Recorded data —
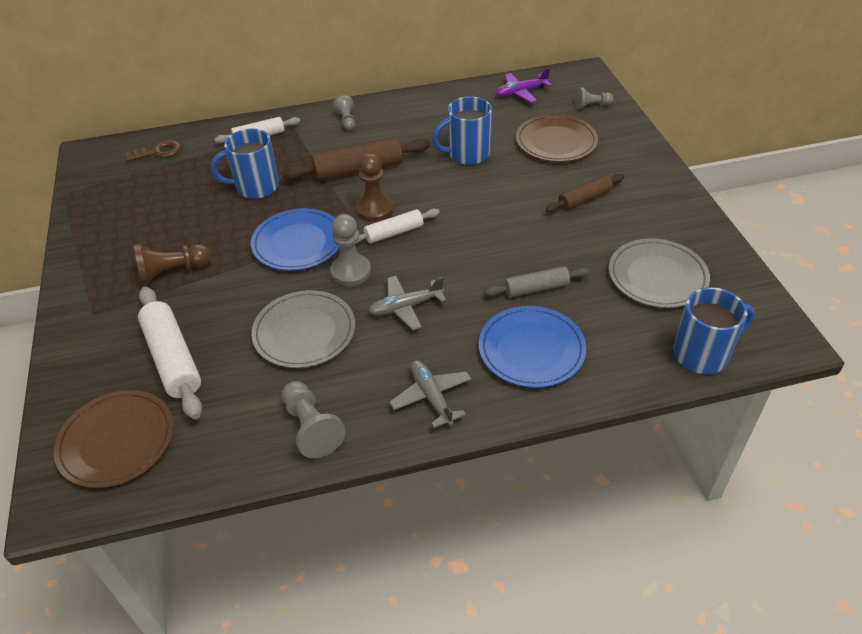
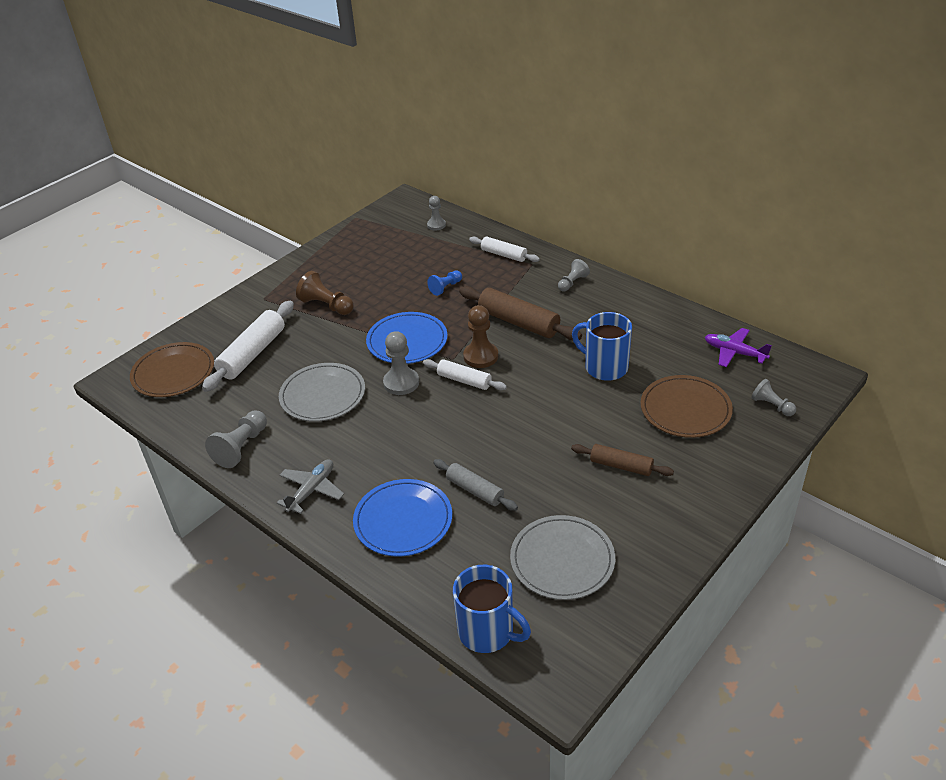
camera: 55 degrees right, 5 degrees down
brown key [125,140,181,162] -> grey pawn [427,196,446,230]
blue mug [211,129,279,199] -> blue pawn [427,271,462,296]
grey plane [368,276,446,330] -> none

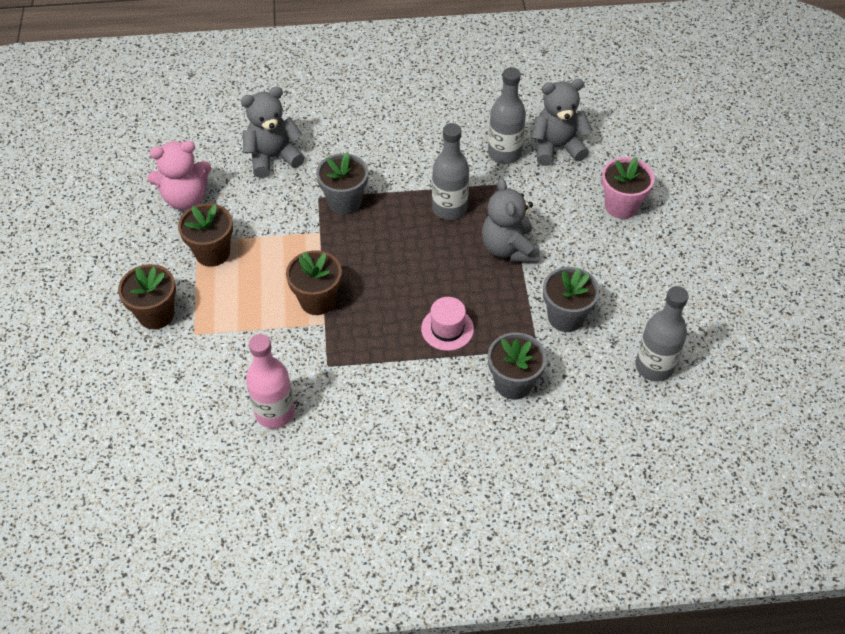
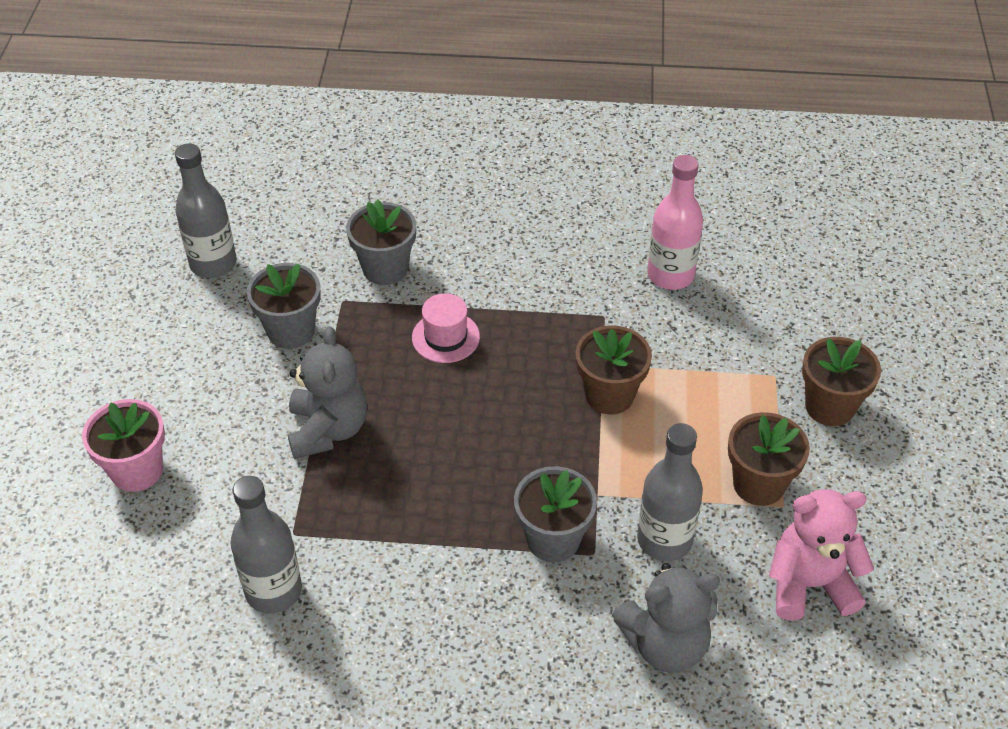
camera: 170 degrees left, 5 degrees down
grey bottle [432,123,469,220] -> grey bottle moved to [637,423,703,561]
grey teddy bear [531,79,592,166] -> none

Task description —
Transcribe the records above exactly, without images.

Your response —
camera: 55 degrees right, 5 degrees down
brown key [125,140,181,162] -> grey pawn [427,196,446,230]
blue mug [211,129,279,199] -> blue pawn [427,271,462,296]
grey plane [368,276,446,330] -> none

camera: 170 degrees left, 5 degrees down
grey bottle [432,123,469,220] -> grey bottle moved to [637,423,703,561]
grey teddy bear [531,79,592,166] -> none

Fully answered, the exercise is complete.